Tally the lines of the material below that contain the string "arrow", and reply with that number alone.

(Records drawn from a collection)
::::::::

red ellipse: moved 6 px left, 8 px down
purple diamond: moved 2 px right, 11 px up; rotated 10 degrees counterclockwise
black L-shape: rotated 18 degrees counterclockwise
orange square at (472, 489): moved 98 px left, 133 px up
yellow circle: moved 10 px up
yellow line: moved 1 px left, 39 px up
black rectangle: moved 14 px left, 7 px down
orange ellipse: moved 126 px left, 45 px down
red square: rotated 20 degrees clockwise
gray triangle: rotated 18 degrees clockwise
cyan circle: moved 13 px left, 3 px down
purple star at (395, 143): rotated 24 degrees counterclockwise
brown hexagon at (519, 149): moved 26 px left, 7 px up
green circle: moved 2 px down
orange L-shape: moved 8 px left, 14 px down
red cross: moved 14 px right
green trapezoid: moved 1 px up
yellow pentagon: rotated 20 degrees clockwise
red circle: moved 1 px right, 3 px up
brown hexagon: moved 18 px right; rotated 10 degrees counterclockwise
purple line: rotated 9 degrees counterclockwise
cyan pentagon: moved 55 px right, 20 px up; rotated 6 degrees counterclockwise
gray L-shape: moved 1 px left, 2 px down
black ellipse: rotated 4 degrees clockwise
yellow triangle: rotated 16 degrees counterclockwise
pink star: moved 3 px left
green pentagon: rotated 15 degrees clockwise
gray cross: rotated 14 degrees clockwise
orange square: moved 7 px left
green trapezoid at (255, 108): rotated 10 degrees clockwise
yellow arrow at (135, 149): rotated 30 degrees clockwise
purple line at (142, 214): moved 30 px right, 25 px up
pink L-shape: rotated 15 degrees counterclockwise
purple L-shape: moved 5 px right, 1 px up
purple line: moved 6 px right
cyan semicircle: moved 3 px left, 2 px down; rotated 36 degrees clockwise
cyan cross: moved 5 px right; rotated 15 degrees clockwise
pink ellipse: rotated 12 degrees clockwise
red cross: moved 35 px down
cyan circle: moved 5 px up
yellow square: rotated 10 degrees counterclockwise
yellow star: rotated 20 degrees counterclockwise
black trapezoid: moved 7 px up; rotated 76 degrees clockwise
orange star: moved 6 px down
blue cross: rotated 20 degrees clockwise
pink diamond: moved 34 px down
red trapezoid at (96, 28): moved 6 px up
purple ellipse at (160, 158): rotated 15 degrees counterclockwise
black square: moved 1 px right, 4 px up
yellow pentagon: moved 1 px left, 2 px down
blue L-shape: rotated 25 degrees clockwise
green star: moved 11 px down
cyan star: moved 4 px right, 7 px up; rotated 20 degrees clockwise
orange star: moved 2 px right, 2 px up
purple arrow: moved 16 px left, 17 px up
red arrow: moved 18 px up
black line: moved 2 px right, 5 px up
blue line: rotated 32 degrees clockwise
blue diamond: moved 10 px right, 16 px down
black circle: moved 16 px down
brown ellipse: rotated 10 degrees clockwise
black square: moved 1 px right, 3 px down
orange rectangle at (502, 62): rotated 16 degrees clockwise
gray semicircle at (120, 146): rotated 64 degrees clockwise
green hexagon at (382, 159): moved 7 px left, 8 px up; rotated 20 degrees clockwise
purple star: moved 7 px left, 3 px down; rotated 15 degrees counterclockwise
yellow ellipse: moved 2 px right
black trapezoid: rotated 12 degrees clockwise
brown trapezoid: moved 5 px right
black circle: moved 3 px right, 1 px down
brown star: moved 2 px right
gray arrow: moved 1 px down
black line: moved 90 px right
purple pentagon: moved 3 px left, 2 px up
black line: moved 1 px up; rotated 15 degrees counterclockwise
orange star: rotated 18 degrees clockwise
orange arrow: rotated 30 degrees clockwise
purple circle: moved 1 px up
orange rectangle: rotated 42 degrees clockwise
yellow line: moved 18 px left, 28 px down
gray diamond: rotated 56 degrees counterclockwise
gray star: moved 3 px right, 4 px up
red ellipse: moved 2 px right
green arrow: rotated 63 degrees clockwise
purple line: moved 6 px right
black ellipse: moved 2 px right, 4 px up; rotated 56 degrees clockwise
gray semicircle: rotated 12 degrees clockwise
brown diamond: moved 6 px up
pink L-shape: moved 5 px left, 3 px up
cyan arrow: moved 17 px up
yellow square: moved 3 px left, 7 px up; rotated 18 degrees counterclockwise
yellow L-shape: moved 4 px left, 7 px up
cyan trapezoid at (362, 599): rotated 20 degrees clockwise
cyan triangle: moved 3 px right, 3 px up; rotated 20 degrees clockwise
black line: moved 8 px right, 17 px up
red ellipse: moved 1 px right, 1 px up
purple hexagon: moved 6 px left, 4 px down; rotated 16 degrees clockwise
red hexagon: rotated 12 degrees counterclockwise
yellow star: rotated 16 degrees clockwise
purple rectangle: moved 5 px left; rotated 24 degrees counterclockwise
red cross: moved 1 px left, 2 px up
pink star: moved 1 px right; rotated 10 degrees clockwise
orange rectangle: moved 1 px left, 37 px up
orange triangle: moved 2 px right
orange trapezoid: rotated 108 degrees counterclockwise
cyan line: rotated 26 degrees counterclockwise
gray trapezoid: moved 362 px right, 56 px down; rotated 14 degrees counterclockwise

::::::::

- Written answer -
7